[Opening Stored data section]

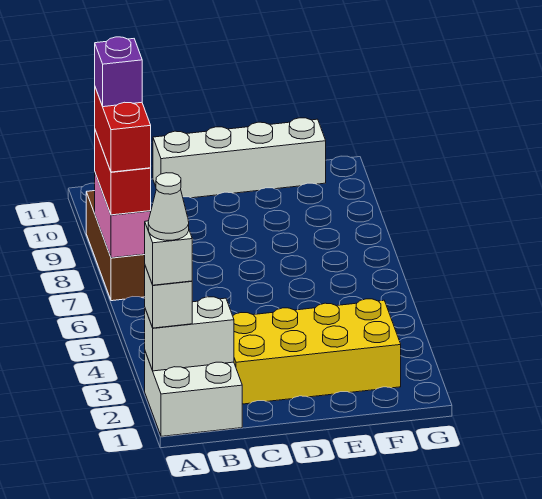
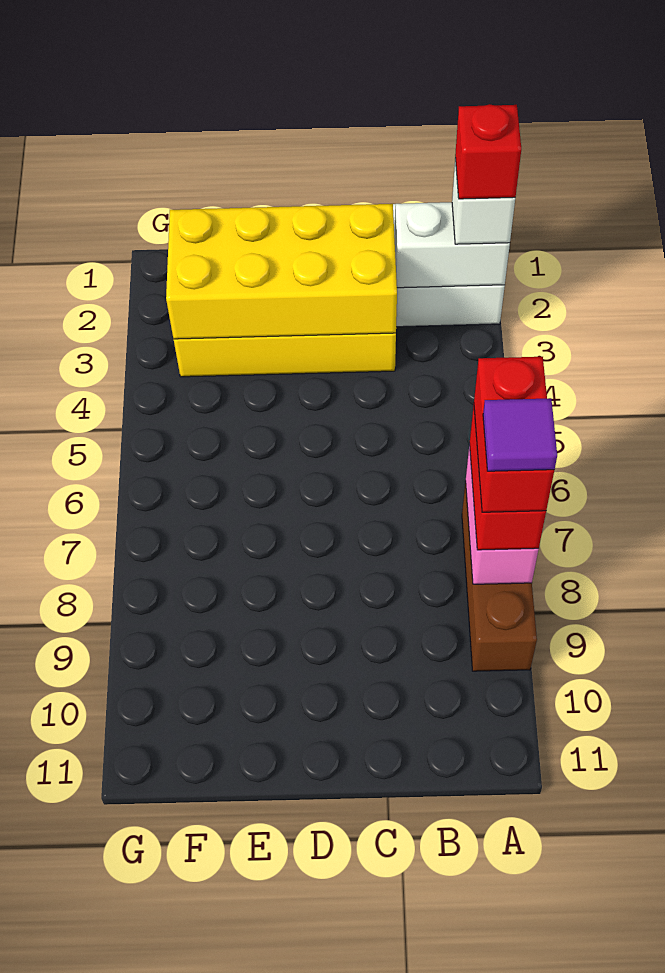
white brick A2 level 4 -> red brick A2 level 4
white cone A2 level 5 -> none
purple brick A8 level 5 -> purple tile A8 level 5
none -> yellow brick C2:F3 level 2
white brick C11:F11 level 1 -> none

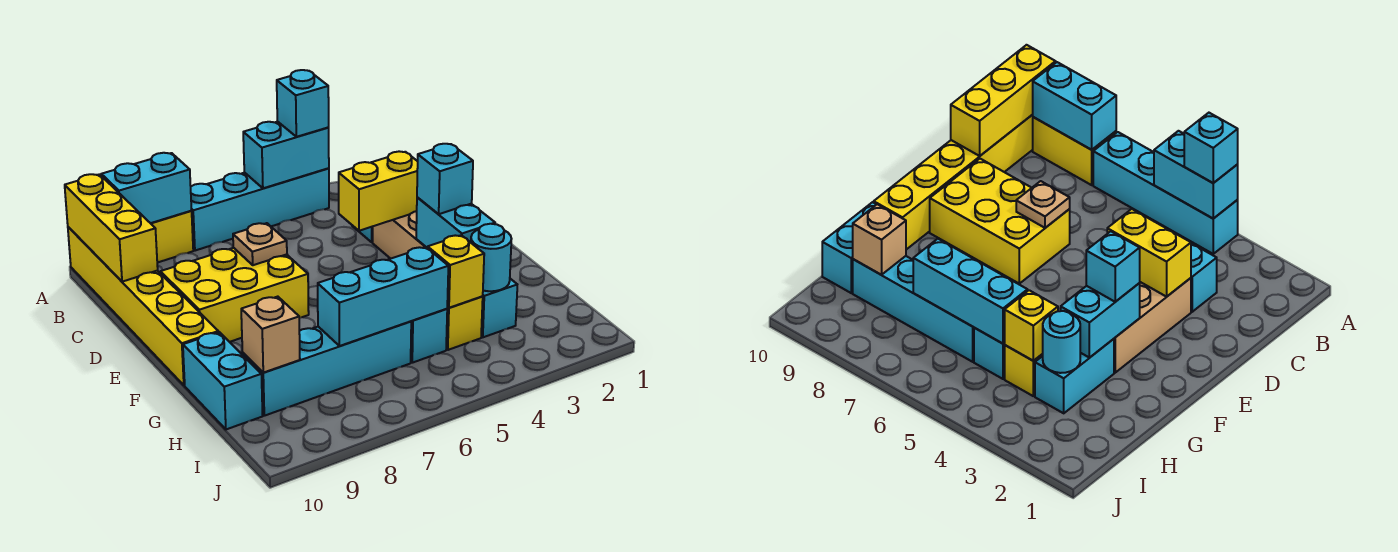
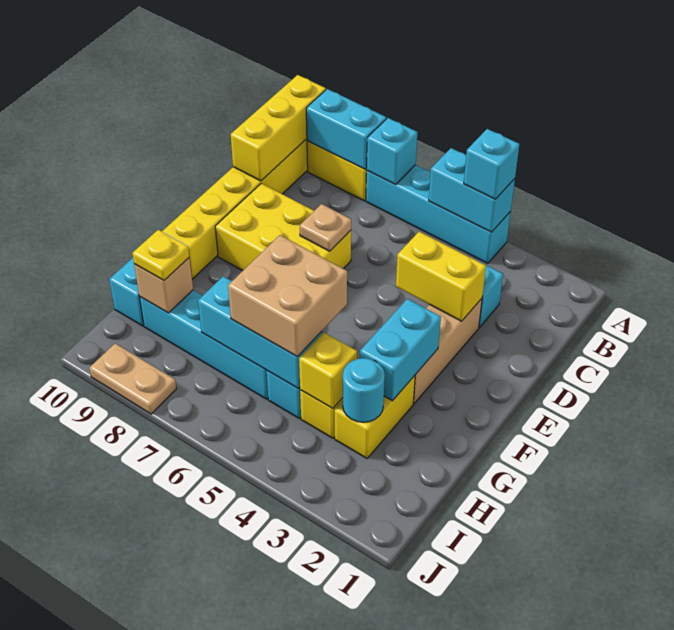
cyan brick F3 level 3 -> cyan brick A7 level 2
cyan brick G3:H3 level 1 -> yellow brick G3:H3 level 1
none -> tan brick G5:H6 level 3
none -> yellow plate H9 level 3
none -> tan plate J8:J9 level 1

[Closing Stored data section]

What needs to be done:
Show, from the records above, every line that includes "cyan".

Problem solution:
cyan brick F3 level 3 -> cyan brick A7 level 2
cyan brick G3:H3 level 1 -> yellow brick G3:H3 level 1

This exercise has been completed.